**** EXTRACTED INFORMATION

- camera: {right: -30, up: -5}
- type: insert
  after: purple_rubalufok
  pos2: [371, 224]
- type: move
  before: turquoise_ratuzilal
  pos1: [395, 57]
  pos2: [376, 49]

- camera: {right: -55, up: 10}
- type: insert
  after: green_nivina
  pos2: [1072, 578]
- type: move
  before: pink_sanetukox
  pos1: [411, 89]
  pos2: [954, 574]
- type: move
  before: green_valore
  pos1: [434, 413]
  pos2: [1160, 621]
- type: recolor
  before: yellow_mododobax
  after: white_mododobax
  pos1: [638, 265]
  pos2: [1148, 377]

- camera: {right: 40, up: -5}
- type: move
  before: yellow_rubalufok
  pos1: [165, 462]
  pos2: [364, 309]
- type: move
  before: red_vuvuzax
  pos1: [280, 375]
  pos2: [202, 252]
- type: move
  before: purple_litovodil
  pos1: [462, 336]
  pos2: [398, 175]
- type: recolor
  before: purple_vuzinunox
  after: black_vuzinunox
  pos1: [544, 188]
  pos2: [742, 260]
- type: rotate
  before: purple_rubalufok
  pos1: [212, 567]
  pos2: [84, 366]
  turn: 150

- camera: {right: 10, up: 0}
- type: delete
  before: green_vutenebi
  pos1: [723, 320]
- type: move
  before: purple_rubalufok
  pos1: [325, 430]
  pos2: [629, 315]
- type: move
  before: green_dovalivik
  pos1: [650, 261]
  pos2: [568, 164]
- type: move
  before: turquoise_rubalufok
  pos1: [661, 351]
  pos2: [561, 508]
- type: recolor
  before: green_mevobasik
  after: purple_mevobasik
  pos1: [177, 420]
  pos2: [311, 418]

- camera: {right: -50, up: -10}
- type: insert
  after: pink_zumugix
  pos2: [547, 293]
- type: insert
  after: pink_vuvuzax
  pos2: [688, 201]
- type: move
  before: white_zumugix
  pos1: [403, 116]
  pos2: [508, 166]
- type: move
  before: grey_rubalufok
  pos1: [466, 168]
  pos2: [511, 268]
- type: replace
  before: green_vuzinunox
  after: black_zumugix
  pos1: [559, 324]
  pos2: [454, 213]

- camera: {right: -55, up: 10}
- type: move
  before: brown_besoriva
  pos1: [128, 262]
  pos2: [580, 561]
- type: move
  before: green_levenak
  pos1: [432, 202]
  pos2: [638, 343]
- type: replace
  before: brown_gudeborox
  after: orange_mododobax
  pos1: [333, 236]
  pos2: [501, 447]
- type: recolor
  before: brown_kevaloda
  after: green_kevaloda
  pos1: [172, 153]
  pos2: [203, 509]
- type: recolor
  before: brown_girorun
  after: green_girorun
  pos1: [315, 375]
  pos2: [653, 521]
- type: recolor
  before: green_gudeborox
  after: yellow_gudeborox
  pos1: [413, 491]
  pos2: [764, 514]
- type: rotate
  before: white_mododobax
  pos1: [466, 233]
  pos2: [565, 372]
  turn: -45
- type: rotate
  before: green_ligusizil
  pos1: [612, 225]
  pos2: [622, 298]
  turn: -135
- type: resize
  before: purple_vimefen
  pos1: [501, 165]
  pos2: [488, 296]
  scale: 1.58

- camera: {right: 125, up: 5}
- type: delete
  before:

********

EXERCISE:
Restate word for word only the lines running from the beginning of the data to the line holding "pos1: [395, 57]", both included.

EXPECTED OUTPUT:
- camera: {right: -30, up: -5}
- type: insert
  after: purple_rubalufok
  pos2: [371, 224]
- type: move
  before: turquoise_ratuzilal
  pos1: [395, 57]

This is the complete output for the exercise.